__Data section__:

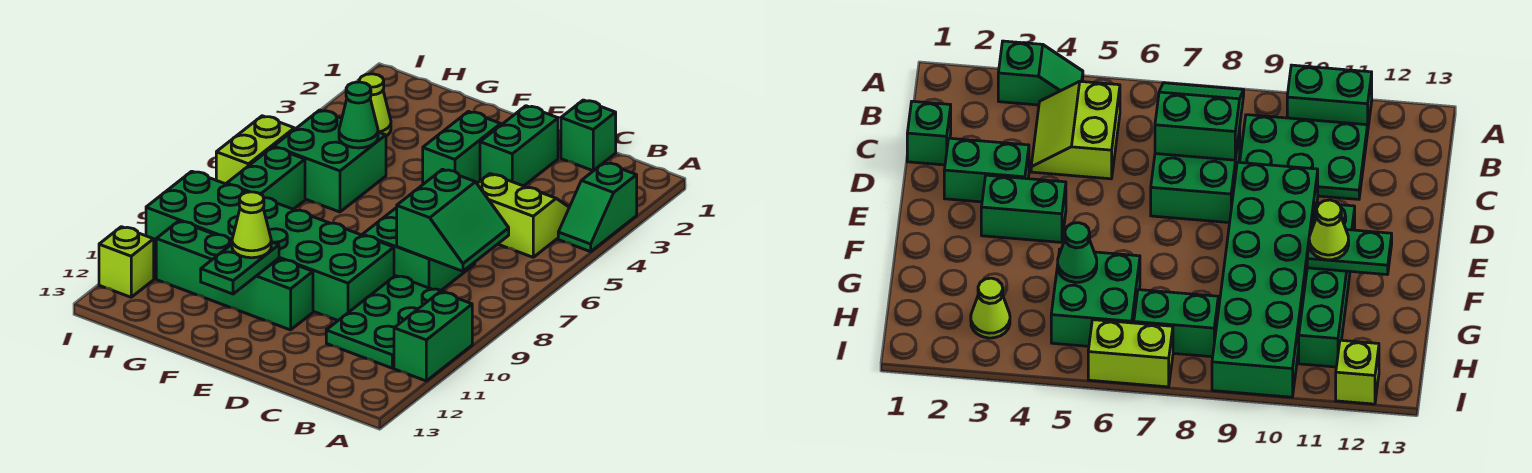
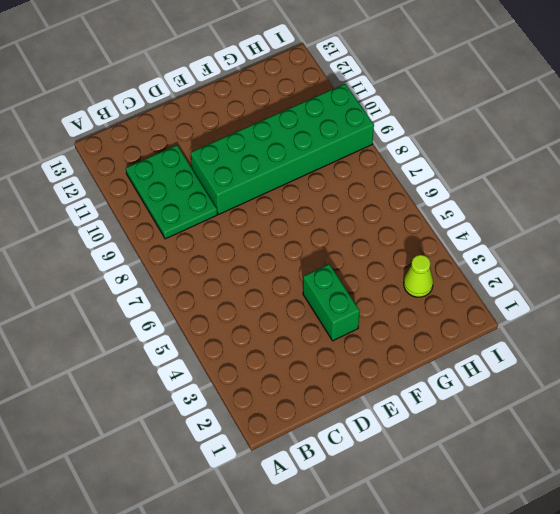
none -> green slope A3:A4 level 1 top 3
none -> green brick A10:A11 level 1
none -> lime slope B4:C5 level 1 top 5

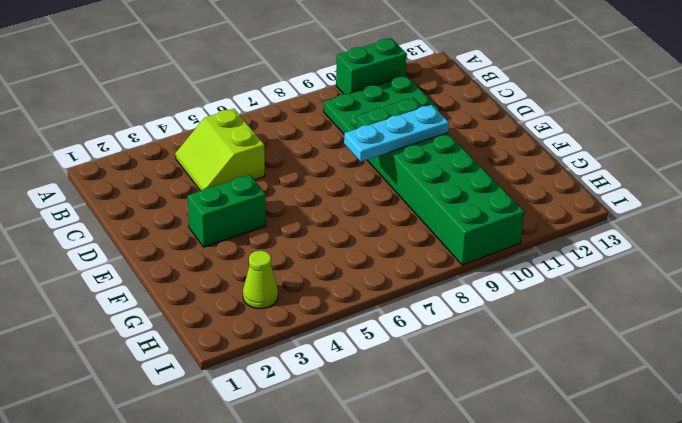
cyan plate E8:E10 level 2 -> none
none -> green slope A3:A4 level 1 top 3
none -> green brick C1 level 1
none -> green brick C7:D8 level 1

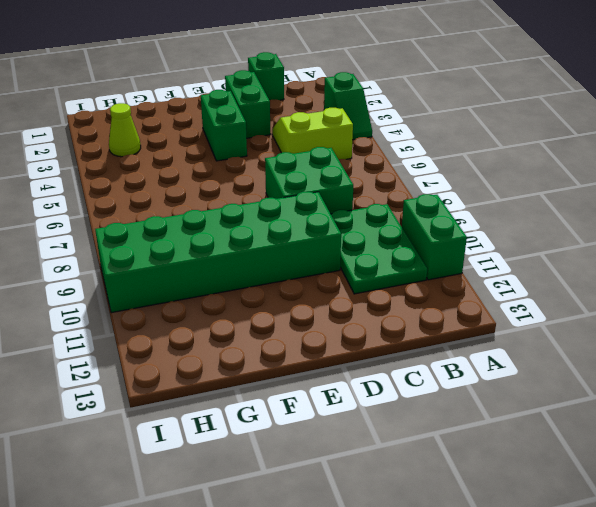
none -> green brick E11:H11 level 1
none -> green brick G5:H6 level 1
none -> green brick H7:H8 level 1

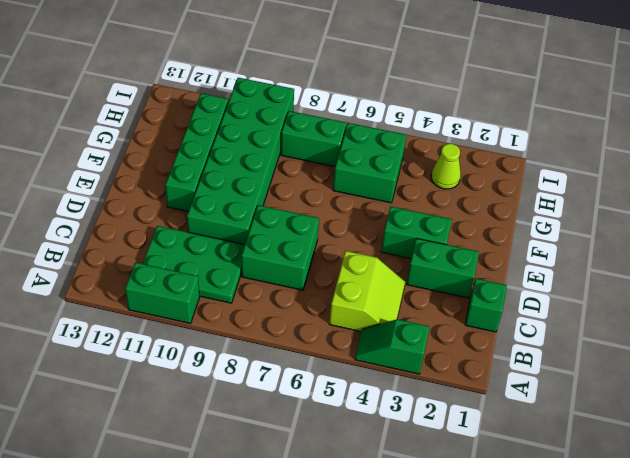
none -> lime brick I6:I7 level 1
none -> lime brick I12 level 1
none -> green slope B7:C8 level 2 top C

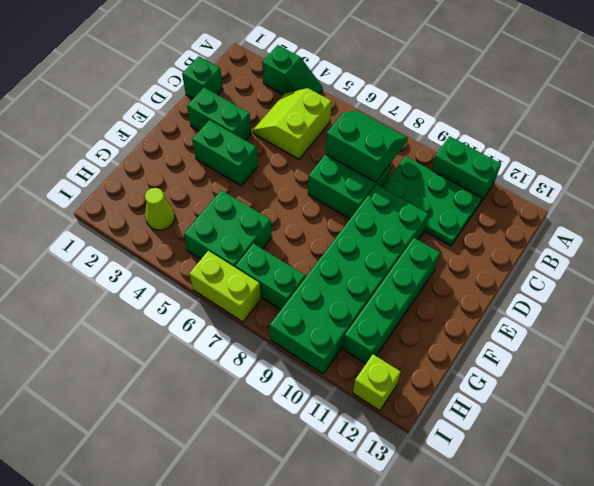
none -> green plate F11:F12 level 2
none -> green cone G5 level 2
none -> lime cone F11 level 3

__What is needed__:
Exactly the lines from the one that contains "none -> green brick C7:D8 level 1" through the final line of the records above are needed, given again word for word, with every picture left out.

__Task output__:
none -> green brick C7:D8 level 1

none -> green brick E11:H11 level 1
none -> green brick G5:H6 level 1
none -> green brick H7:H8 level 1

none -> lime brick I6:I7 level 1
none -> lime brick I12 level 1
none -> green slope B7:C8 level 2 top C

none -> green plate F11:F12 level 2
none -> green cone G5 level 2
none -> lime cone F11 level 3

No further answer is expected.